» **TASK STATEMENT**
A verbatim copy of the listing is the expected output.

» **DATA EXTRACT**
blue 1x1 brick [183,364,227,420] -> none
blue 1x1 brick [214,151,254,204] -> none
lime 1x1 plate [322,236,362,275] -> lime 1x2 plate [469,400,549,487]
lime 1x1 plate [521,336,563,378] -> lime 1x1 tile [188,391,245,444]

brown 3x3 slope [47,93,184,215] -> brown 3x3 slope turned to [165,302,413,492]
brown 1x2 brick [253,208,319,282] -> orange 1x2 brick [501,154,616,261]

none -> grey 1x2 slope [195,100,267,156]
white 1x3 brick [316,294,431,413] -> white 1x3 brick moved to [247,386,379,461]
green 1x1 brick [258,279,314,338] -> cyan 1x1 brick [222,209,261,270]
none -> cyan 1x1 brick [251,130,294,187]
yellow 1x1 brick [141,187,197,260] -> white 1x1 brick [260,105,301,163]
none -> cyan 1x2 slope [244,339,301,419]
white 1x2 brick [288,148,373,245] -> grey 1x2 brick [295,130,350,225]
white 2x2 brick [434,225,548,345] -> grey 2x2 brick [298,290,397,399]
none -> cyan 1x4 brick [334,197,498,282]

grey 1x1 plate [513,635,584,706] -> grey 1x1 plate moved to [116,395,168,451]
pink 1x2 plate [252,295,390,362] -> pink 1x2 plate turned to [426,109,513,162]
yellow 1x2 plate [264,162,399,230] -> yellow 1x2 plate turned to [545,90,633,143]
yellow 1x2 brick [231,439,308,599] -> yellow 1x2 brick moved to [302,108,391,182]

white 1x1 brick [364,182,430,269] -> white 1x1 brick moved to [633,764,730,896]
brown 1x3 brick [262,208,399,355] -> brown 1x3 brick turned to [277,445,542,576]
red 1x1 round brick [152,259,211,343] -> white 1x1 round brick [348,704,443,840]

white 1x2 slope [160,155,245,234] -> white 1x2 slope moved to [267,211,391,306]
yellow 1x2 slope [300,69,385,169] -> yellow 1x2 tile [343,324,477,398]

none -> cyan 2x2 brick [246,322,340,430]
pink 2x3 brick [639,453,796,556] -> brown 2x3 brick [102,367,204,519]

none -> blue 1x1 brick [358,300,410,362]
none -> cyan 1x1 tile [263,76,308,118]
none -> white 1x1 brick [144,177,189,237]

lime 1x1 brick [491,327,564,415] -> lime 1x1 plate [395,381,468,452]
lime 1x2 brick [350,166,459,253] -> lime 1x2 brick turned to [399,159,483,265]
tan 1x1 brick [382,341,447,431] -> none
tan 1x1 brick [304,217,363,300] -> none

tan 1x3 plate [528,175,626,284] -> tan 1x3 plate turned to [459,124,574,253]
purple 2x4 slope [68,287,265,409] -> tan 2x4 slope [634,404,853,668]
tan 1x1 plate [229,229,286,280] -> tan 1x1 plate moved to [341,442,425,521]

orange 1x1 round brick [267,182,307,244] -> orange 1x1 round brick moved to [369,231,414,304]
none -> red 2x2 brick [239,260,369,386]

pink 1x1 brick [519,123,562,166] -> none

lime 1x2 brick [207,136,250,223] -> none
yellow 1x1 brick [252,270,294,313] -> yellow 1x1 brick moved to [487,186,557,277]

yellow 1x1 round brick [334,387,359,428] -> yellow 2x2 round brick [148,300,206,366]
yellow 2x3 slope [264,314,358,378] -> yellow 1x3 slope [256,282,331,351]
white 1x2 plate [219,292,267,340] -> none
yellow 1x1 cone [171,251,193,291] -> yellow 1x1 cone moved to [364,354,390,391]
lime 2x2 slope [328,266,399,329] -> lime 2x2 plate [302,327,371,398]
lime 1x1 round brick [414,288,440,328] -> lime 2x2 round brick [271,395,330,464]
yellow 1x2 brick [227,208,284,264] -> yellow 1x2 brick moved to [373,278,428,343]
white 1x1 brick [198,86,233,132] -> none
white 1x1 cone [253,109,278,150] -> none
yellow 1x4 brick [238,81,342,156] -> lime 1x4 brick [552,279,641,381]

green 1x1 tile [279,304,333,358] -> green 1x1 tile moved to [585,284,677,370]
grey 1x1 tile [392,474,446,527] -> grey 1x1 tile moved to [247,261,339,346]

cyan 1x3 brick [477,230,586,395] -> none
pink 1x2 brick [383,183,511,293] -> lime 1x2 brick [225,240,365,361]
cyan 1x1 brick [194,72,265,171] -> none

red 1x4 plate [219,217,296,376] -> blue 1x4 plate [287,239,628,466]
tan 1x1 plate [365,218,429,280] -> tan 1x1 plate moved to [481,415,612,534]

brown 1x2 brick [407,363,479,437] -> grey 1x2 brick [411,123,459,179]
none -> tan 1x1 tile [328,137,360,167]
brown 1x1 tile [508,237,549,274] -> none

» **REPLY**
blue 1x1 brick [183,364,227,420] -> none
blue 1x1 brick [214,151,254,204] -> none
lime 1x1 plate [322,236,362,275] -> lime 1x2 plate [469,400,549,487]
lime 1x1 plate [521,336,563,378] -> lime 1x1 tile [188,391,245,444]

brown 3x3 slope [47,93,184,215] -> brown 3x3 slope turned to [165,302,413,492]
brown 1x2 brick [253,208,319,282] -> orange 1x2 brick [501,154,616,261]

none -> grey 1x2 slope [195,100,267,156]
white 1x3 brick [316,294,431,413] -> white 1x3 brick moved to [247,386,379,461]
green 1x1 brick [258,279,314,338] -> cyan 1x1 brick [222,209,261,270]
none -> cyan 1x1 brick [251,130,294,187]
yellow 1x1 brick [141,187,197,260] -> white 1x1 brick [260,105,301,163]
none -> cyan 1x2 slope [244,339,301,419]
white 1x2 brick [288,148,373,245] -> grey 1x2 brick [295,130,350,225]
white 2x2 brick [434,225,548,345] -> grey 2x2 brick [298,290,397,399]
none -> cyan 1x4 brick [334,197,498,282]

grey 1x1 plate [513,635,584,706] -> grey 1x1 plate moved to [116,395,168,451]
pink 1x2 plate [252,295,390,362] -> pink 1x2 plate turned to [426,109,513,162]
yellow 1x2 plate [264,162,399,230] -> yellow 1x2 plate turned to [545,90,633,143]
yellow 1x2 brick [231,439,308,599] -> yellow 1x2 brick moved to [302,108,391,182]

white 1x1 brick [364,182,430,269] -> white 1x1 brick moved to [633,764,730,896]
brown 1x3 brick [262,208,399,355] -> brown 1x3 brick turned to [277,445,542,576]
red 1x1 round brick [152,259,211,343] -> white 1x1 round brick [348,704,443,840]

white 1x2 slope [160,155,245,234] -> white 1x2 slope moved to [267,211,391,306]
yellow 1x2 slope [300,69,385,169] -> yellow 1x2 tile [343,324,477,398]

none -> cyan 2x2 brick [246,322,340,430]
pink 2x3 brick [639,453,796,556] -> brown 2x3 brick [102,367,204,519]

none -> blue 1x1 brick [358,300,410,362]
none -> cyan 1x1 tile [263,76,308,118]
none -> white 1x1 brick [144,177,189,237]

lime 1x1 brick [491,327,564,415] -> lime 1x1 plate [395,381,468,452]
lime 1x2 brick [350,166,459,253] -> lime 1x2 brick turned to [399,159,483,265]
tan 1x1 brick [382,341,447,431] -> none
tan 1x1 brick [304,217,363,300] -> none

tan 1x3 plate [528,175,626,284] -> tan 1x3 plate turned to [459,124,574,253]
purple 2x4 slope [68,287,265,409] -> tan 2x4 slope [634,404,853,668]
tan 1x1 plate [229,229,286,280] -> tan 1x1 plate moved to [341,442,425,521]

orange 1x1 round brick [267,182,307,244] -> orange 1x1 round brick moved to [369,231,414,304]
none -> red 2x2 brick [239,260,369,386]

pink 1x1 brick [519,123,562,166] -> none

lime 1x2 brick [207,136,250,223] -> none
yellow 1x1 brick [252,270,294,313] -> yellow 1x1 brick moved to [487,186,557,277]

yellow 1x1 round brick [334,387,359,428] -> yellow 2x2 round brick [148,300,206,366]
yellow 2x3 slope [264,314,358,378] -> yellow 1x3 slope [256,282,331,351]
white 1x2 plate [219,292,267,340] -> none
yellow 1x1 cone [171,251,193,291] -> yellow 1x1 cone moved to [364,354,390,391]
lime 2x2 slope [328,266,399,329] -> lime 2x2 plate [302,327,371,398]
lime 1x1 round brick [414,288,440,328] -> lime 2x2 round brick [271,395,330,464]
yellow 1x2 brick [227,208,284,264] -> yellow 1x2 brick moved to [373,278,428,343]
white 1x1 brick [198,86,233,132] -> none
white 1x1 cone [253,109,278,150] -> none
yellow 1x4 brick [238,81,342,156] -> lime 1x4 brick [552,279,641,381]

green 1x1 tile [279,304,333,358] -> green 1x1 tile moved to [585,284,677,370]
grey 1x1 tile [392,474,446,527] -> grey 1x1 tile moved to [247,261,339,346]

cyan 1x3 brick [477,230,586,395] -> none
pink 1x2 brick [383,183,511,293] -> lime 1x2 brick [225,240,365,361]
cyan 1x1 brick [194,72,265,171] -> none

red 1x4 plate [219,217,296,376] -> blue 1x4 plate [287,239,628,466]
tan 1x1 plate [365,218,429,280] -> tan 1x1 plate moved to [481,415,612,534]

brown 1x2 brick [407,363,479,437] -> grey 1x2 brick [411,123,459,179]
none -> tan 1x1 tile [328,137,360,167]
brown 1x1 tile [508,237,549,274] -> none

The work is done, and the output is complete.